- _INFORMATION SUPPLIED_
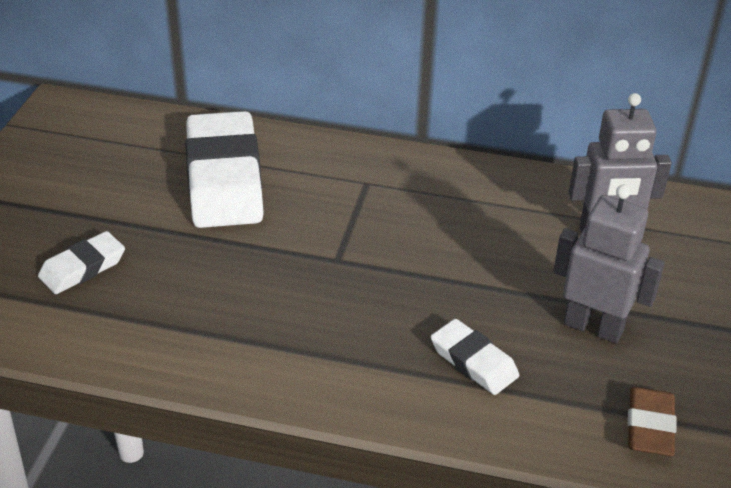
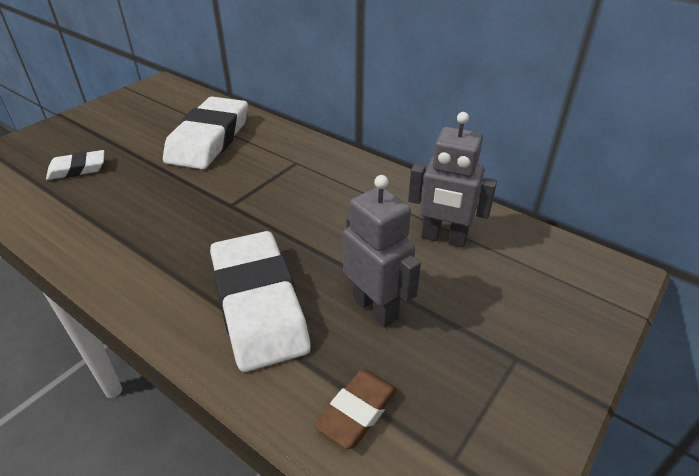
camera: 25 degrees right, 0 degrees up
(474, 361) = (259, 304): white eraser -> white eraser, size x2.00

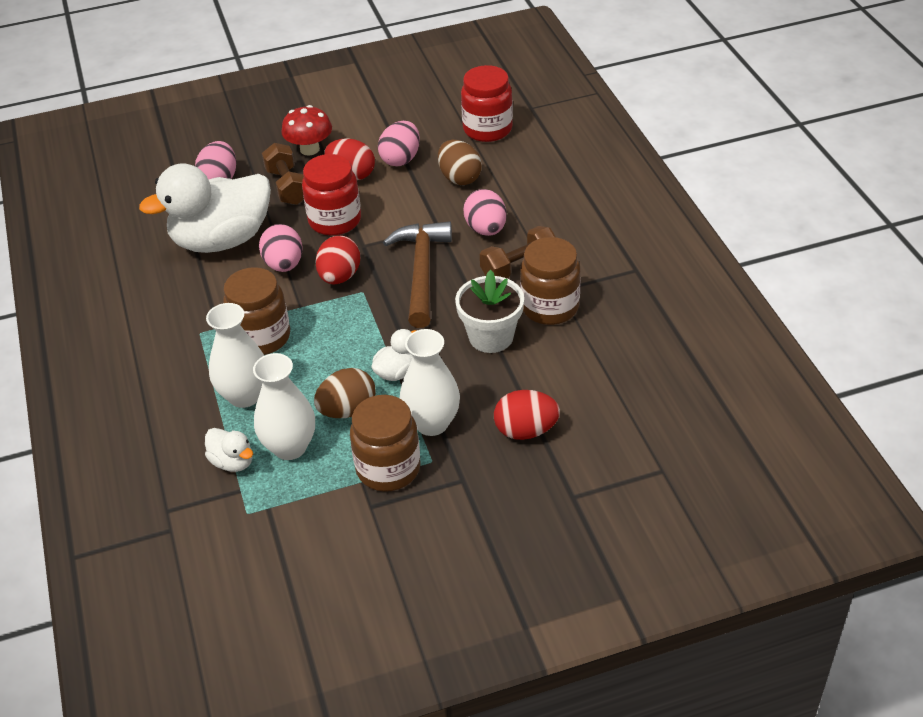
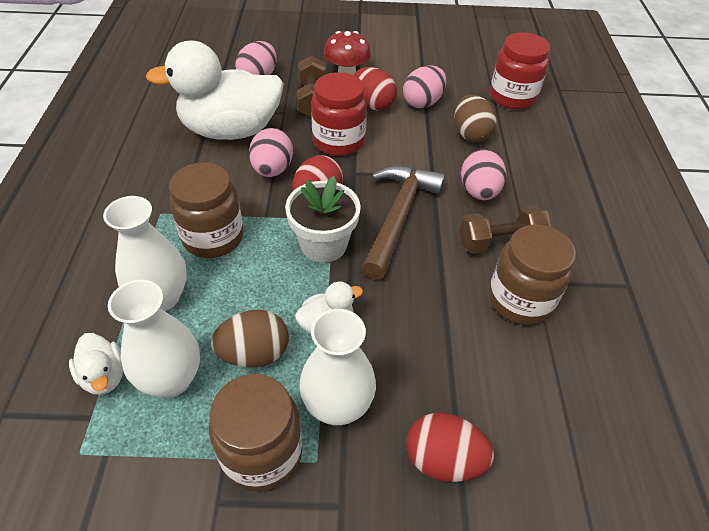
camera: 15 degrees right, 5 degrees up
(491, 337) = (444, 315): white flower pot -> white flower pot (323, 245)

- _YOUR TASK_
Copy each line holding "degrees" from the material above.

- _ANSWER TO THIS TASK_
camera: 25 degrees right, 0 degrees up
camera: 15 degrees right, 5 degrees up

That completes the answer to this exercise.